─── Provided entries ───

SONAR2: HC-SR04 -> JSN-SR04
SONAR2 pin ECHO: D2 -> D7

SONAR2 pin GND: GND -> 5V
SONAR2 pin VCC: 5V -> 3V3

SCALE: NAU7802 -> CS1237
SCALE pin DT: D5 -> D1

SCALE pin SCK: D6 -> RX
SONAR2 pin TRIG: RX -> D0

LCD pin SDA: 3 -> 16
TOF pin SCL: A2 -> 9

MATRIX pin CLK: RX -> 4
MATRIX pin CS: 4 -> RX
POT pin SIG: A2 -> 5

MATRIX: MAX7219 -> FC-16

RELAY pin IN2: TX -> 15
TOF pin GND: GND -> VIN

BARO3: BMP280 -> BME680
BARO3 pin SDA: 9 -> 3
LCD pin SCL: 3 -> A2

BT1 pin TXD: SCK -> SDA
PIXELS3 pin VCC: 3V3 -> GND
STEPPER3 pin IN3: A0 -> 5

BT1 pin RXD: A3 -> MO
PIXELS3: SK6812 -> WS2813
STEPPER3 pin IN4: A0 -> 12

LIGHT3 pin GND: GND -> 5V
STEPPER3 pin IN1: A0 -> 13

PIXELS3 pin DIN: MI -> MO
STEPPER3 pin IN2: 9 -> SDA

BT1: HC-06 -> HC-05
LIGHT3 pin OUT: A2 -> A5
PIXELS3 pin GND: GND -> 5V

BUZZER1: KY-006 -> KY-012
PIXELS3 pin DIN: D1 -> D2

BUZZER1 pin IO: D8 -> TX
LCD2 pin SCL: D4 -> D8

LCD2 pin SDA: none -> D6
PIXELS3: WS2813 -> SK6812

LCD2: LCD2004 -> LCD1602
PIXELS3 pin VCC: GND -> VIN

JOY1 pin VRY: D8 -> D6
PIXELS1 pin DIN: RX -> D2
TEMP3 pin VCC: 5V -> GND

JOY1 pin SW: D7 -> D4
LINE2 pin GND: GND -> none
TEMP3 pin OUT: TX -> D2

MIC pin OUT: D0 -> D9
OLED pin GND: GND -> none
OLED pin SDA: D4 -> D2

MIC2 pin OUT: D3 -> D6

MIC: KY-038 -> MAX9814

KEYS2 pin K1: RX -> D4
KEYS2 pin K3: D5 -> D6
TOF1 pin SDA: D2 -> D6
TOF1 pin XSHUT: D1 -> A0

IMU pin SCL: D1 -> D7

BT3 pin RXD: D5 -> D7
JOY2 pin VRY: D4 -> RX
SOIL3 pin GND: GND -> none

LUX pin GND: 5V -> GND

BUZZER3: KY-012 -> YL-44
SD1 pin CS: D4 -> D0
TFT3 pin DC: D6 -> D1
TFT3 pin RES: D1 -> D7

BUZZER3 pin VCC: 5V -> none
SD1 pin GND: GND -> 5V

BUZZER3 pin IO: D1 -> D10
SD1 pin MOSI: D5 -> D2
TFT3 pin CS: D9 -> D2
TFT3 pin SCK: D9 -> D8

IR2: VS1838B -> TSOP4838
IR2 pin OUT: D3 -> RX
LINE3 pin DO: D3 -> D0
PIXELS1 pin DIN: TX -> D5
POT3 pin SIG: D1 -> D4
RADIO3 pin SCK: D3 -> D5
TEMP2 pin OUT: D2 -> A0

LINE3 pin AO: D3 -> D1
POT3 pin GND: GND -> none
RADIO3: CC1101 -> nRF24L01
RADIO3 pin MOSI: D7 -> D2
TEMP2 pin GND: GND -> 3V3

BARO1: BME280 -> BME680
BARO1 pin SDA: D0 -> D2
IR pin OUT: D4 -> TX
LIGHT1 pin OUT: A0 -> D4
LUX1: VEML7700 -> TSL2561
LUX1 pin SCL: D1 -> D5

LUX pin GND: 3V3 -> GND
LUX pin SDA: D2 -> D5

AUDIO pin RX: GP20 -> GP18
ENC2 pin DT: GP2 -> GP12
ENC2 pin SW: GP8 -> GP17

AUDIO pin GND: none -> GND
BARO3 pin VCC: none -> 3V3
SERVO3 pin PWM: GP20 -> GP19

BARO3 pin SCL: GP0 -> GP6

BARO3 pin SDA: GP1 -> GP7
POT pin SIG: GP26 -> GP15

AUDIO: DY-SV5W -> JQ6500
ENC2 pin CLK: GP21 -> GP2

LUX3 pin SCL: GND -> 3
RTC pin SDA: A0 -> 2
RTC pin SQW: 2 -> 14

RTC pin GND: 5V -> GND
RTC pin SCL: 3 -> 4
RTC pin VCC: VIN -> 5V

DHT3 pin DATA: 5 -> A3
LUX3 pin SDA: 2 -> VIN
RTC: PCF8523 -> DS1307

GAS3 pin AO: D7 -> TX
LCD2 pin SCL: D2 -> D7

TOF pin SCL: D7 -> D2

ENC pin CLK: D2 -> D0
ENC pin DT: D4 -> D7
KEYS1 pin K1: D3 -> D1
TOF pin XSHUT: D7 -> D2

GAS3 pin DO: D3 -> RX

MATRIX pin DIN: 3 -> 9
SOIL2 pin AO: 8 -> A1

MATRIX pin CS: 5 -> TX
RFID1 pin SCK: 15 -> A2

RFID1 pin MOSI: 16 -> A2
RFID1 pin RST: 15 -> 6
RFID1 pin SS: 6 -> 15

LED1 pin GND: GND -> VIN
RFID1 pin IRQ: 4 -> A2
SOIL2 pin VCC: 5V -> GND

───

(Task details) Starting at the first line of the entries above, please extract each line up to and including the line with "STEPPER3 pin IN3: A0 -> 5", unchanged, and add nothing.

(Your solution)
SONAR2: HC-SR04 -> JSN-SR04
SONAR2 pin ECHO: D2 -> D7

SONAR2 pin GND: GND -> 5V
SONAR2 pin VCC: 5V -> 3V3

SCALE: NAU7802 -> CS1237
SCALE pin DT: D5 -> D1

SCALE pin SCK: D6 -> RX
SONAR2 pin TRIG: RX -> D0

LCD pin SDA: 3 -> 16
TOF pin SCL: A2 -> 9

MATRIX pin CLK: RX -> 4
MATRIX pin CS: 4 -> RX
POT pin SIG: A2 -> 5

MATRIX: MAX7219 -> FC-16

RELAY pin IN2: TX -> 15
TOF pin GND: GND -> VIN

BARO3: BMP280 -> BME680
BARO3 pin SDA: 9 -> 3
LCD pin SCL: 3 -> A2

BT1 pin TXD: SCK -> SDA
PIXELS3 pin VCC: 3V3 -> GND
STEPPER3 pin IN3: A0 -> 5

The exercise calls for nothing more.